## Work to complete:
The line containing "grey traffic cone: 4 -> 5" marks where copying starts, so set down that line and each one after it exactly, through the end of the records.

[[ Task input open ]]

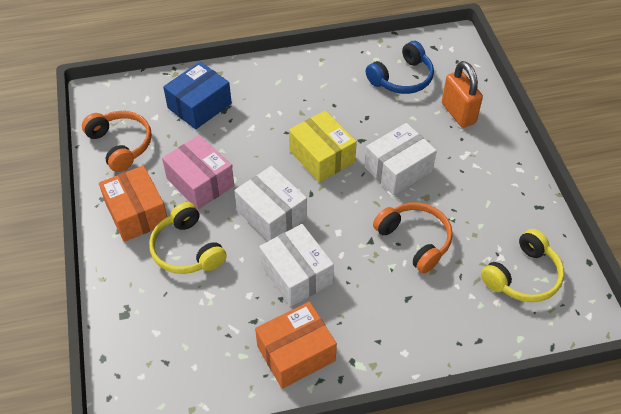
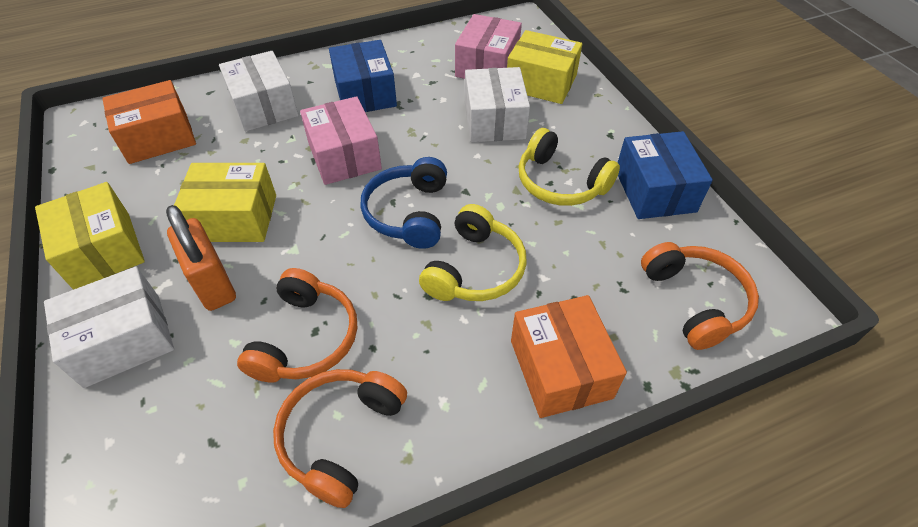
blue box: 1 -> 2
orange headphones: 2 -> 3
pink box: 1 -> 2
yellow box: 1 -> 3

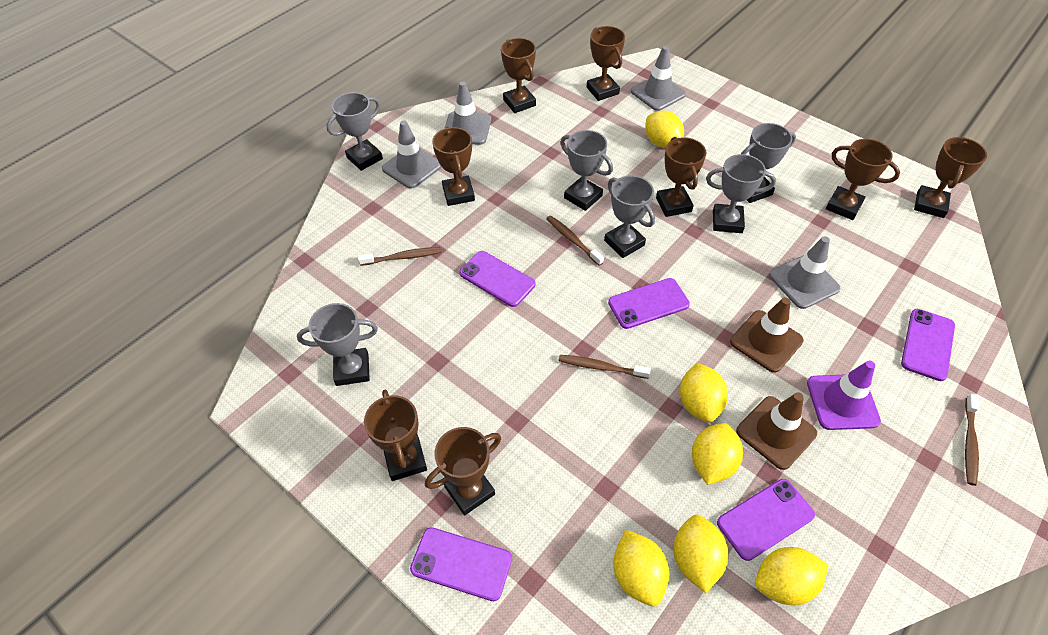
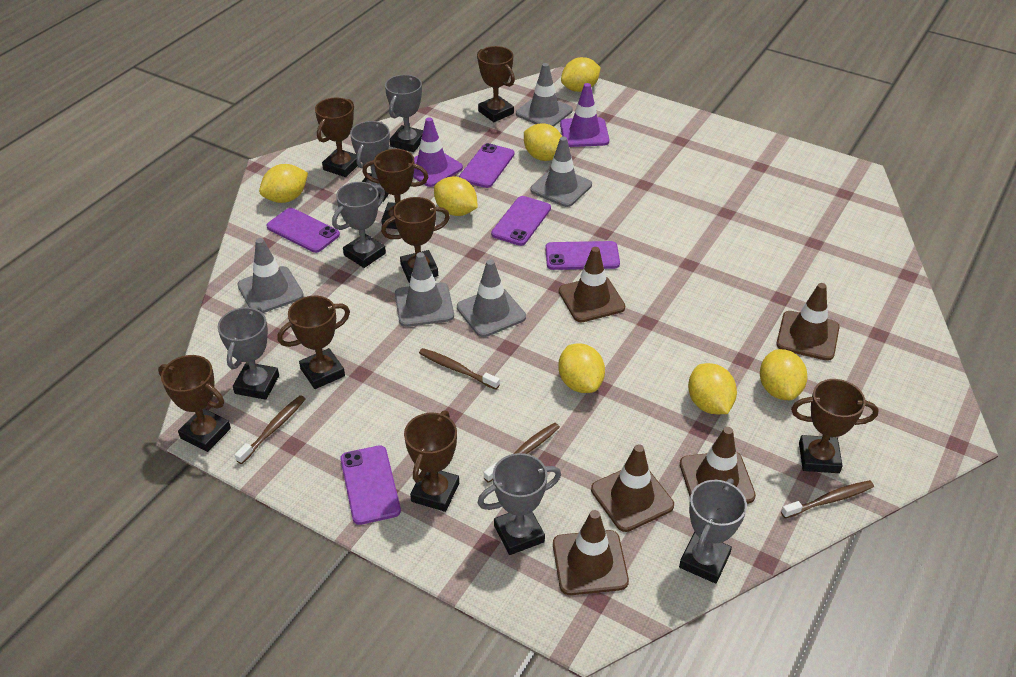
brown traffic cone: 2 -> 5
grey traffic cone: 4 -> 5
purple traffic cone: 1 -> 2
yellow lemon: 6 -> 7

[[ Task input closed ]]

## Expected answer:
grey traffic cone: 4 -> 5
purple traffic cone: 1 -> 2
yellow lemon: 6 -> 7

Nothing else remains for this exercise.